**Problem to solve**. Please copy every line from the records below that contains the string "square".

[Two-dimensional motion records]
-----

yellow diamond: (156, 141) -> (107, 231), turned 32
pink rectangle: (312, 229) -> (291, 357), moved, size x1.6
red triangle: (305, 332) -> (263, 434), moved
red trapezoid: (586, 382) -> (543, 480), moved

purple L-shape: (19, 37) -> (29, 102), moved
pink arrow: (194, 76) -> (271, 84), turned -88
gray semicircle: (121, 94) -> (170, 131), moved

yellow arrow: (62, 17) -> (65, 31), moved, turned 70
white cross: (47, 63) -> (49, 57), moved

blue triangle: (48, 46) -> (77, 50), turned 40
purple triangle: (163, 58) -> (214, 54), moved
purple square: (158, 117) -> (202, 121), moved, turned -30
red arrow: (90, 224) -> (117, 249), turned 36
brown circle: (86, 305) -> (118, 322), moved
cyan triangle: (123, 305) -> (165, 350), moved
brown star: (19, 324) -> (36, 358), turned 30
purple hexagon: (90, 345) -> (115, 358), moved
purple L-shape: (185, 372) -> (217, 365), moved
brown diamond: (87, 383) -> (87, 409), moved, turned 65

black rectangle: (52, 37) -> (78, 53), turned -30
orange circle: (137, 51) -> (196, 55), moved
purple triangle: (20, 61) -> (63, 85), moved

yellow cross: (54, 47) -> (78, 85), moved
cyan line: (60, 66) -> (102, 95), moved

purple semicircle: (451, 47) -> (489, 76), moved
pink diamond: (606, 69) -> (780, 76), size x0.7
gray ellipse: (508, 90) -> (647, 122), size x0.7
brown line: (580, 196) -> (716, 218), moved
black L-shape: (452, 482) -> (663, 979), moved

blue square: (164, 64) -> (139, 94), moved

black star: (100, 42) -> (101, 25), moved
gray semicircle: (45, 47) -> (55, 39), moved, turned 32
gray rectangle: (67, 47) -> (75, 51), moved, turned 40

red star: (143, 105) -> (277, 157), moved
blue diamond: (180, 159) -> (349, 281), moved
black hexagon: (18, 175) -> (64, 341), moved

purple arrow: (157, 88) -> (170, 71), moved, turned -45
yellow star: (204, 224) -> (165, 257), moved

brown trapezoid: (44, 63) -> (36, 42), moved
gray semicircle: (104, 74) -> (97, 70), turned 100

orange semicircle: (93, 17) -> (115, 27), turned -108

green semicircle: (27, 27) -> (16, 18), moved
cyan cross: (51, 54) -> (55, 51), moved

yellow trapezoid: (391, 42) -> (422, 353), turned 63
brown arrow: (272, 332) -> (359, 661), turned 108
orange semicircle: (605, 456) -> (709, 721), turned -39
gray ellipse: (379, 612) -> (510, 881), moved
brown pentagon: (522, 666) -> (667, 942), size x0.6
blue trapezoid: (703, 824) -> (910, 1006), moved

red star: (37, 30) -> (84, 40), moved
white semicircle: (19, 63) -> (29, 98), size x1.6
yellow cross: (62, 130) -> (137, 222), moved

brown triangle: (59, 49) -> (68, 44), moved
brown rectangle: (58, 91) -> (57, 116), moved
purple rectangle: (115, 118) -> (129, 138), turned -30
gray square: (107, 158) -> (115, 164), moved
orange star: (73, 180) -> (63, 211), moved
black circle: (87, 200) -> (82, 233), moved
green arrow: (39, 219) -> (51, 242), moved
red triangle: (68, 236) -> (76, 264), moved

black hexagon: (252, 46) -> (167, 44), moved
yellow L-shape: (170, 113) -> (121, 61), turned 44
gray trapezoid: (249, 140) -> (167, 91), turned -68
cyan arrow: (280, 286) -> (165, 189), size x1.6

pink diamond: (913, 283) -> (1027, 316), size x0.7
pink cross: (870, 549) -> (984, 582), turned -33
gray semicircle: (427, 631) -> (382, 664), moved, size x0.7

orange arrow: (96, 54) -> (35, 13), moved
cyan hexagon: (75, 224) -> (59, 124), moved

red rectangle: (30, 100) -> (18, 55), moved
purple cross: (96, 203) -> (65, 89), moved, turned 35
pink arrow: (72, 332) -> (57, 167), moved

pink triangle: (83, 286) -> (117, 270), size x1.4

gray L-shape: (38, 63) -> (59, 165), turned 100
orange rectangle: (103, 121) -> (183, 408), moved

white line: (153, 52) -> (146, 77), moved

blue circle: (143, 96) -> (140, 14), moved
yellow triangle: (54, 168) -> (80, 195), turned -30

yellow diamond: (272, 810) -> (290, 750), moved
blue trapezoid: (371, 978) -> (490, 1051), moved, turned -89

-----

**Response to this task**.
purple square: (158, 117) -> (202, 121), moved, turned -30
blue square: (164, 64) -> (139, 94), moved
gray square: (107, 158) -> (115, 164), moved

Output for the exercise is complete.